> EXERCISE DIRECTIONS:
Only a slice of the listing below is wanted. Retype the lines from the one containing "black brick C7:C9" through the one containing "grey brick H4:H7 level 3 -> none", exactly, both ends included.
[Opening SOURCE DATA section]
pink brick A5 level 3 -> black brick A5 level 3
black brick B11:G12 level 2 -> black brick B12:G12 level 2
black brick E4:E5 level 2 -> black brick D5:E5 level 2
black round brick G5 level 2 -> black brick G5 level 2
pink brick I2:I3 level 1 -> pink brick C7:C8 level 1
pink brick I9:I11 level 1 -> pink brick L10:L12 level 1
[Closing SOURCE DATA section]
[Opening SOURCE DATA section]
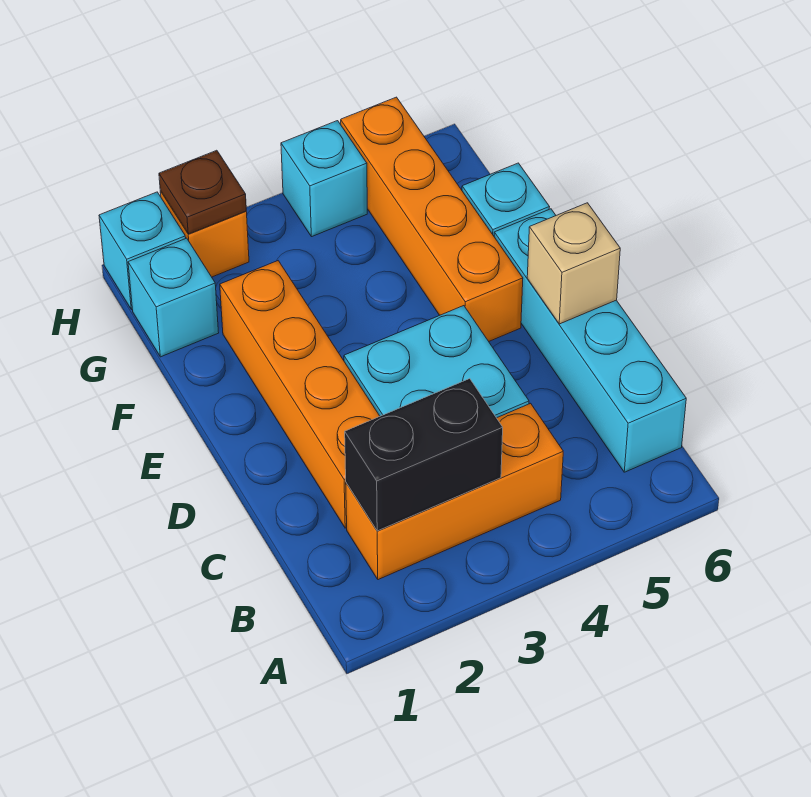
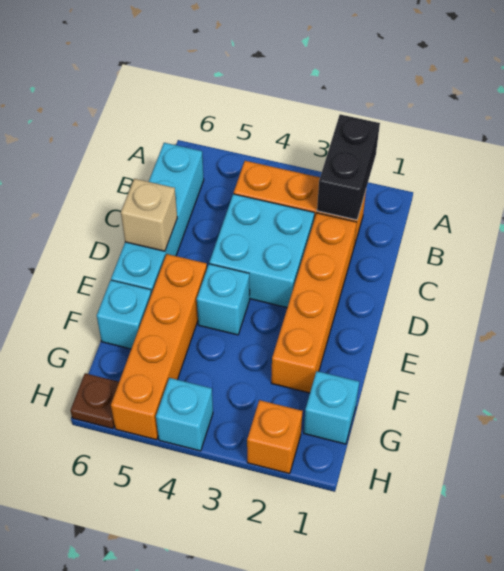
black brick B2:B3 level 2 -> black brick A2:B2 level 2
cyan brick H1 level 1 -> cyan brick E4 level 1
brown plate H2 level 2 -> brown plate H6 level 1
[Closing SOURCE DATA section]
[Opening SOURCE DATA section]
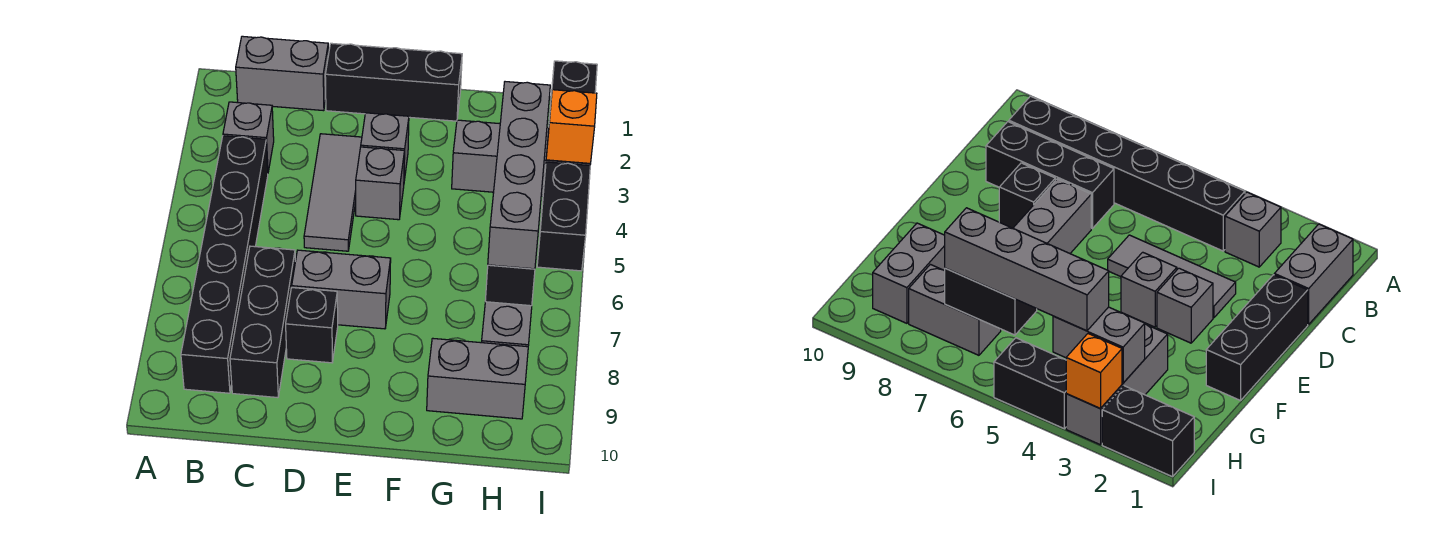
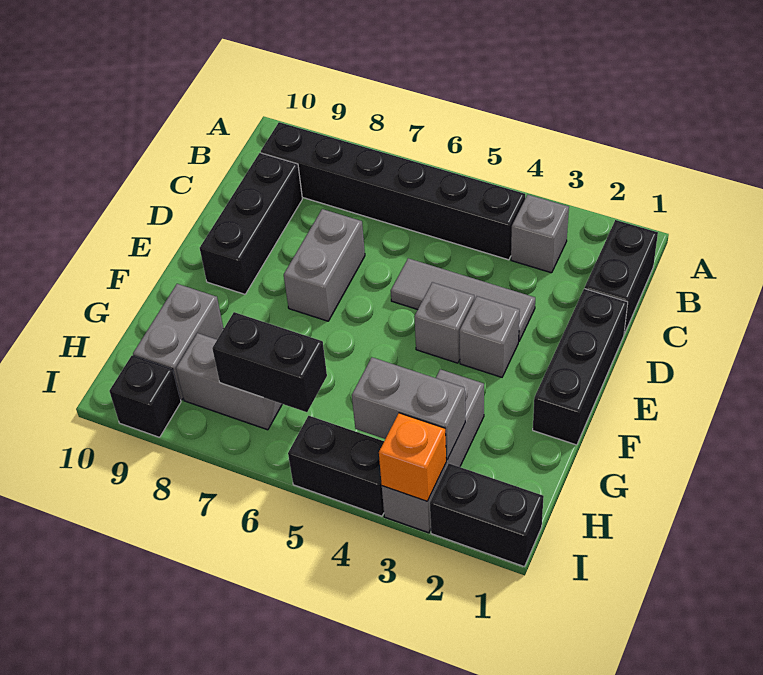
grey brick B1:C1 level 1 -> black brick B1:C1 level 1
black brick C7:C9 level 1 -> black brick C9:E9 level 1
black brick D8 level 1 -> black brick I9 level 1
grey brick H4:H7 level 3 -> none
[Closing SOURCE DATA section]
> TASK SOLUTION:
black brick C7:C9 level 1 -> black brick C9:E9 level 1
black brick D8 level 1 -> black brick I9 level 1
grey brick H4:H7 level 3 -> none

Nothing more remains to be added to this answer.